(Given request):
Extract each line of the data below that contains the string "kern", and reproduce those lines in their original order.

(Data provided):
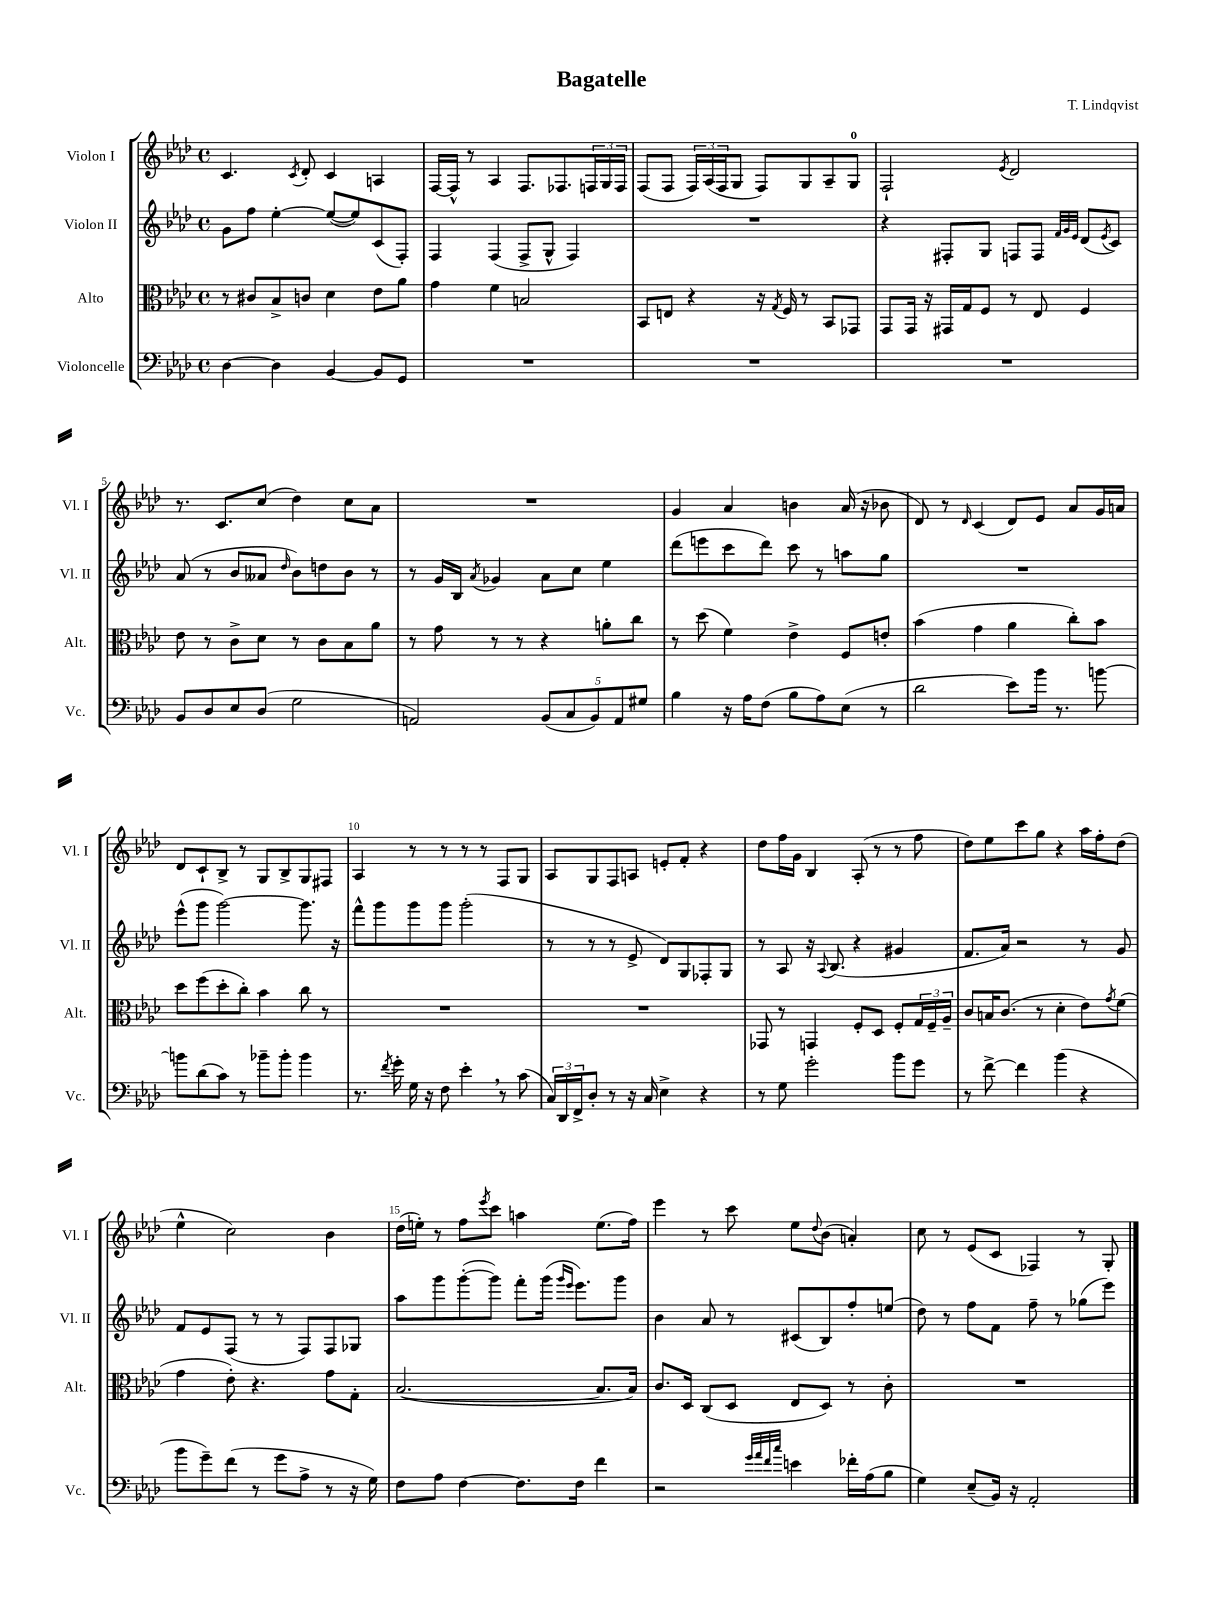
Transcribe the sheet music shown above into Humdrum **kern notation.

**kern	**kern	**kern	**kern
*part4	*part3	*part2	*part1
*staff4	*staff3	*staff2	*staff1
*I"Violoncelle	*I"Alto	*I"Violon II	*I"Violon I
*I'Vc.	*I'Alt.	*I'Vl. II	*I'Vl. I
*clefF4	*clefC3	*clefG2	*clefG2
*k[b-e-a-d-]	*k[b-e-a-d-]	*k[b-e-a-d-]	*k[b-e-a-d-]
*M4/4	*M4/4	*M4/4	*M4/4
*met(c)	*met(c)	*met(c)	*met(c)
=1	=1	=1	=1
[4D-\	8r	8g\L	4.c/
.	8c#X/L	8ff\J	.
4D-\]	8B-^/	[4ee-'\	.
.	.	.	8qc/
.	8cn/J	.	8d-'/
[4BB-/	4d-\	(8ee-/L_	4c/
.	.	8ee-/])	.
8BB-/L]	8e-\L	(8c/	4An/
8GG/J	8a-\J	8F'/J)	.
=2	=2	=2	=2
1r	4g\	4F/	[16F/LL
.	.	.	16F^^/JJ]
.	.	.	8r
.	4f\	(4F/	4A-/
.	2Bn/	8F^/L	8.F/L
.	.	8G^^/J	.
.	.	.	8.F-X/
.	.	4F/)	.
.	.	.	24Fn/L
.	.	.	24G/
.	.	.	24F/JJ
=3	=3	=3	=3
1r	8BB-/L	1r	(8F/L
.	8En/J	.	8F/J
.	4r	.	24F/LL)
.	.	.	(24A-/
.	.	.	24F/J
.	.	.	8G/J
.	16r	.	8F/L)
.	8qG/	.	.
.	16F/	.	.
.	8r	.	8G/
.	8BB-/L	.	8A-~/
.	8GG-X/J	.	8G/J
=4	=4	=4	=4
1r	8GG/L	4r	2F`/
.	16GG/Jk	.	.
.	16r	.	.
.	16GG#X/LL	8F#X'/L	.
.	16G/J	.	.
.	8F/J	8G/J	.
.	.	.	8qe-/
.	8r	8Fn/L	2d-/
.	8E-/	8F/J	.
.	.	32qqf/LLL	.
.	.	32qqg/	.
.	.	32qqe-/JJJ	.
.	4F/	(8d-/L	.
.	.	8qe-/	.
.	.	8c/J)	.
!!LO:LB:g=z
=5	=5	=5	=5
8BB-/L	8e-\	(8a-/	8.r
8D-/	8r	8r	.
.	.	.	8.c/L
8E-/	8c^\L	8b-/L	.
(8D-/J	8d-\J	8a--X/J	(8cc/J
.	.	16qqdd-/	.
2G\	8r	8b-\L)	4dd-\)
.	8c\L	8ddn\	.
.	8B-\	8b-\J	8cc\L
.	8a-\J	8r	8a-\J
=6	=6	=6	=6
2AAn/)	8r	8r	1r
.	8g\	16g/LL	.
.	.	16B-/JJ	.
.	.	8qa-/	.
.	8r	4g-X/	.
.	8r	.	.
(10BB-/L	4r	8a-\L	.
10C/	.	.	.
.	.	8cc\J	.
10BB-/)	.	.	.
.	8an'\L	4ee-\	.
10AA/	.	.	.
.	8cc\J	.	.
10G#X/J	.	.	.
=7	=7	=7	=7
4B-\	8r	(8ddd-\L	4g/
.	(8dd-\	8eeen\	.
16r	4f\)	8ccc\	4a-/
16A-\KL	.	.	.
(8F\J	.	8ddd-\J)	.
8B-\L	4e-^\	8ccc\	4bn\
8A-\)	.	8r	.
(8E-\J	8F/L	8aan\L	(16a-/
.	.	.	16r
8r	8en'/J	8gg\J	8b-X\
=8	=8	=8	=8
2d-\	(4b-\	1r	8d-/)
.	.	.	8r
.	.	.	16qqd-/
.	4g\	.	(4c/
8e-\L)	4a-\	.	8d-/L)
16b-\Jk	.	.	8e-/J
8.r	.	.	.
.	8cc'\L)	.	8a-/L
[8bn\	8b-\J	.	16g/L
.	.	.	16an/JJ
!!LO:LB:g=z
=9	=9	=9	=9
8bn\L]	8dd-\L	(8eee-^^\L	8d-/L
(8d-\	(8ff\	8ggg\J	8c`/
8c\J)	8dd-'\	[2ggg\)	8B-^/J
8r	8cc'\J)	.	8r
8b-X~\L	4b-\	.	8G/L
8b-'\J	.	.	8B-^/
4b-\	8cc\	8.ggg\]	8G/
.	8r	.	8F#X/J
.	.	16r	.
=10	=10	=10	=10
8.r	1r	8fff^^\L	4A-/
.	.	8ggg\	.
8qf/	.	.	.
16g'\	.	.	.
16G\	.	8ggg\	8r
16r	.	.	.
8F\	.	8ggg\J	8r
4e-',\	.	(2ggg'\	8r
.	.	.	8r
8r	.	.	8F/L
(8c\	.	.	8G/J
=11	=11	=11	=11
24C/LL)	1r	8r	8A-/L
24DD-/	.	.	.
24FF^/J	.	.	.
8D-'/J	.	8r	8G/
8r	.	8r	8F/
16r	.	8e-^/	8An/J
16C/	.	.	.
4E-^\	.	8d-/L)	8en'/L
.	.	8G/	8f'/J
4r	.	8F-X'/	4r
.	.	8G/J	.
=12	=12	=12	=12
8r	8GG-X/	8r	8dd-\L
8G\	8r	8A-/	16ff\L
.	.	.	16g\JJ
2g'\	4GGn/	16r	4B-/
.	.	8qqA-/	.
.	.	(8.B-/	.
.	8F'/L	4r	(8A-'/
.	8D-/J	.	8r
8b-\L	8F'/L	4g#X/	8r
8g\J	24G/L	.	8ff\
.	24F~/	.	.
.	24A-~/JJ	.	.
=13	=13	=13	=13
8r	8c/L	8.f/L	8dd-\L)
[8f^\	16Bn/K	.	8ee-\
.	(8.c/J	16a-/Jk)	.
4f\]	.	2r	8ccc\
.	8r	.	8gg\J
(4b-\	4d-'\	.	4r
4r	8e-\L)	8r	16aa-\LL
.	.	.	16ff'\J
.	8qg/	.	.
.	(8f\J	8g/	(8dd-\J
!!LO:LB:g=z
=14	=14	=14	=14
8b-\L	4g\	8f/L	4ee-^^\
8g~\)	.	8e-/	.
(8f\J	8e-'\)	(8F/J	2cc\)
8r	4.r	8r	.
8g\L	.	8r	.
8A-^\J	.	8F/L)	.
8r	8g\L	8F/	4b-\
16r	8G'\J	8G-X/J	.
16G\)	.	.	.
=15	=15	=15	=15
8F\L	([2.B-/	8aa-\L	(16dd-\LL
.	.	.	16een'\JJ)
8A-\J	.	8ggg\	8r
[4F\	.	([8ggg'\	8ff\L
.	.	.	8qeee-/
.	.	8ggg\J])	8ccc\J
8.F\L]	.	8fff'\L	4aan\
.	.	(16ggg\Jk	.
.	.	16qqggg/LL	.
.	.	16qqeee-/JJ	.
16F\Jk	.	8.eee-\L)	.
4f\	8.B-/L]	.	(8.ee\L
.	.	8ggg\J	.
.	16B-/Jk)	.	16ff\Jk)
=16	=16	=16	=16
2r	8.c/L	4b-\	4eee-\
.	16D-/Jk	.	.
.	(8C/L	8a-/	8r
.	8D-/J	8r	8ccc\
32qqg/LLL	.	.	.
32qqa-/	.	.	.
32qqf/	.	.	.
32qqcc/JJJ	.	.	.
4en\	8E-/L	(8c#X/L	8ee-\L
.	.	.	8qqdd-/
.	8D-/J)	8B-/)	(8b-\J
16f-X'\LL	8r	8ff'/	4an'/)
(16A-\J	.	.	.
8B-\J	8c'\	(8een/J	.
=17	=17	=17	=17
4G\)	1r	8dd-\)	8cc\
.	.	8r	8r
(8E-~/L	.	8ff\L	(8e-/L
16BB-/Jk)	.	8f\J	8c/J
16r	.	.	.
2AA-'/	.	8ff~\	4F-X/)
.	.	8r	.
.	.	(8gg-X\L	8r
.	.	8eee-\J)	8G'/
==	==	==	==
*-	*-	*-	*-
* * *
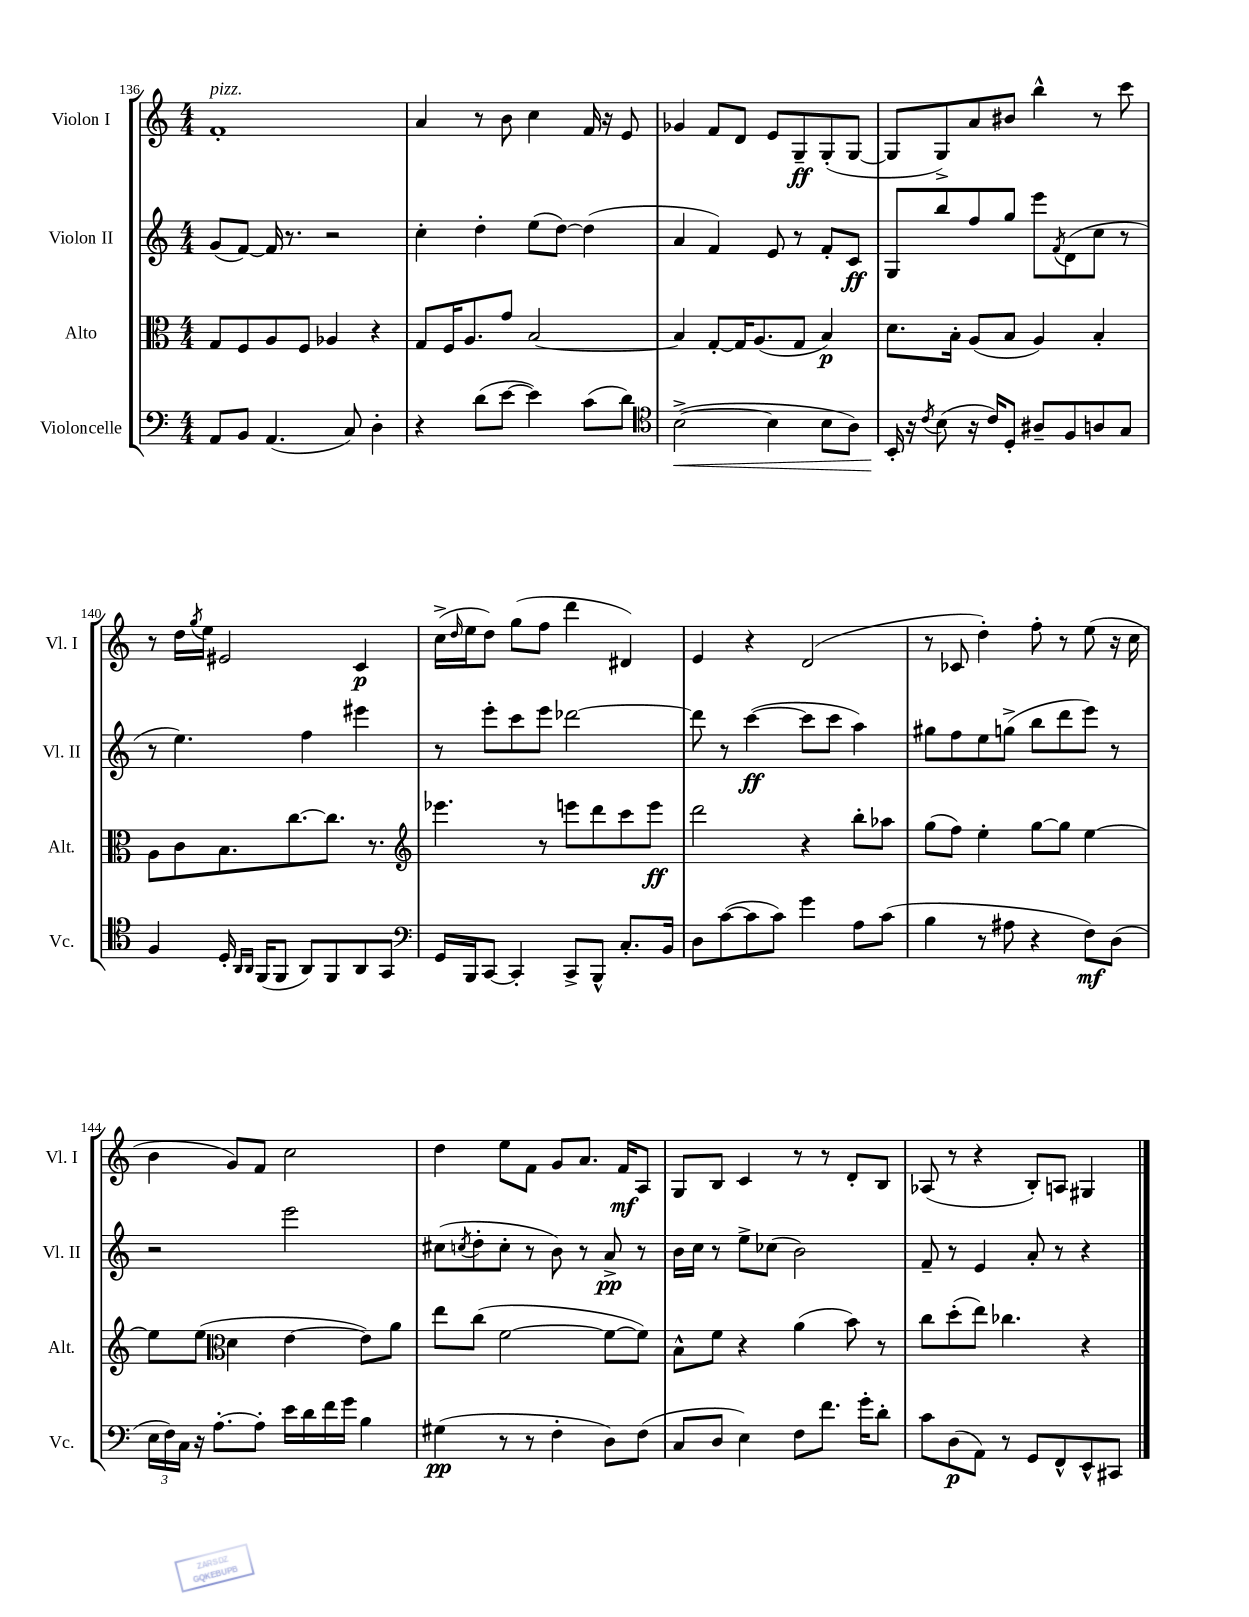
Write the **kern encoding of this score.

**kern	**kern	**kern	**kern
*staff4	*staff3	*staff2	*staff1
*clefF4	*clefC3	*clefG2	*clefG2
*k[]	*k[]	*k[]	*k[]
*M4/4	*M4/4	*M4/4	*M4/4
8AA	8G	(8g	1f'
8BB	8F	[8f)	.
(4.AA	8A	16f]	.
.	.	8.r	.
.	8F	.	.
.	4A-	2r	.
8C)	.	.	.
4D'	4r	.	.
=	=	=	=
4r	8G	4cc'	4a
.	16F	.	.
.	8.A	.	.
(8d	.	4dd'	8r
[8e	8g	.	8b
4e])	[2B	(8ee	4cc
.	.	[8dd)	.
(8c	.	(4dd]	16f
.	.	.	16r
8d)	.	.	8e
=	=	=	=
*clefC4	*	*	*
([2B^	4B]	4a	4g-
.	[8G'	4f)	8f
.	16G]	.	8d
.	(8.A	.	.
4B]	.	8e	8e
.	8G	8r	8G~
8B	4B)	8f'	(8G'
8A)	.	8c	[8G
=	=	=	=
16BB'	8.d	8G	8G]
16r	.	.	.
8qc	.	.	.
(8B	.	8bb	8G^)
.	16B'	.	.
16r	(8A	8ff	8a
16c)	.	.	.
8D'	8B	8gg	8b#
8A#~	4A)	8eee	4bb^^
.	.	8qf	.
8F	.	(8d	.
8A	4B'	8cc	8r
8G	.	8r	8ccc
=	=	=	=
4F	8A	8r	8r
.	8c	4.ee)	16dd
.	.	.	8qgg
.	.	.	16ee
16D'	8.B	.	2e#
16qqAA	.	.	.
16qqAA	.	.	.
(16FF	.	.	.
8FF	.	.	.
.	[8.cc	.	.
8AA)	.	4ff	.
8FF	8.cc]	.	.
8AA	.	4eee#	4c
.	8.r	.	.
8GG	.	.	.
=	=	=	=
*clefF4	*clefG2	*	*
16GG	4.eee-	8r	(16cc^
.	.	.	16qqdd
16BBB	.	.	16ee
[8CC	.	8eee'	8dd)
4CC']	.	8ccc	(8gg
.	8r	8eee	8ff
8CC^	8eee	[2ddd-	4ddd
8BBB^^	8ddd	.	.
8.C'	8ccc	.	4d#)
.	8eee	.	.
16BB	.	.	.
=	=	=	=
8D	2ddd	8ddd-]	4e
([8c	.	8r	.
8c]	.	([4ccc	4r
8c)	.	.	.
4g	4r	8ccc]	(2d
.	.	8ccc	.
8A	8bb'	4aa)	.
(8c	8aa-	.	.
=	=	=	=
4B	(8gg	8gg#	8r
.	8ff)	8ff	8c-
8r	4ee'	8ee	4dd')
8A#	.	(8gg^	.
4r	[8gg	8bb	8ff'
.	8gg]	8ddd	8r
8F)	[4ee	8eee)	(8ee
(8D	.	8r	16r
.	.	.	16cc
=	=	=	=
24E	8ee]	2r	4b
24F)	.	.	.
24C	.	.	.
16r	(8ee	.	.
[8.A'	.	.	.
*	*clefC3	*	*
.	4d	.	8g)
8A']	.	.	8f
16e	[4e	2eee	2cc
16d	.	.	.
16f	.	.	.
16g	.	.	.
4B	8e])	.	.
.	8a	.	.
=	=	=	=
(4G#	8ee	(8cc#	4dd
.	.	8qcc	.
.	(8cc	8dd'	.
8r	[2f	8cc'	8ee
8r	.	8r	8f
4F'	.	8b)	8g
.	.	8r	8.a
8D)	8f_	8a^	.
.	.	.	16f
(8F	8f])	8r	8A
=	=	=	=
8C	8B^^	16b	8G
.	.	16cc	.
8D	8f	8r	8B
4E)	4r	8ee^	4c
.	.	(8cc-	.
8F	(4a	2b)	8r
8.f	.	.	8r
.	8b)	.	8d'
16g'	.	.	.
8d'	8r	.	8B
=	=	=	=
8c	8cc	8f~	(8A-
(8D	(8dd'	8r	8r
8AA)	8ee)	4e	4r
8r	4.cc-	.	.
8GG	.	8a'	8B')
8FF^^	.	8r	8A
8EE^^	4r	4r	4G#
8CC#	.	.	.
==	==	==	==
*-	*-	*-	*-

(Solution to the exercise):
Transcribe the sheet music shown above into Humdrum **kern notation.
**kern	**kern	**kern	**kern
Write the **kern encoding of this score.
**kern	**kern	**kern	**kern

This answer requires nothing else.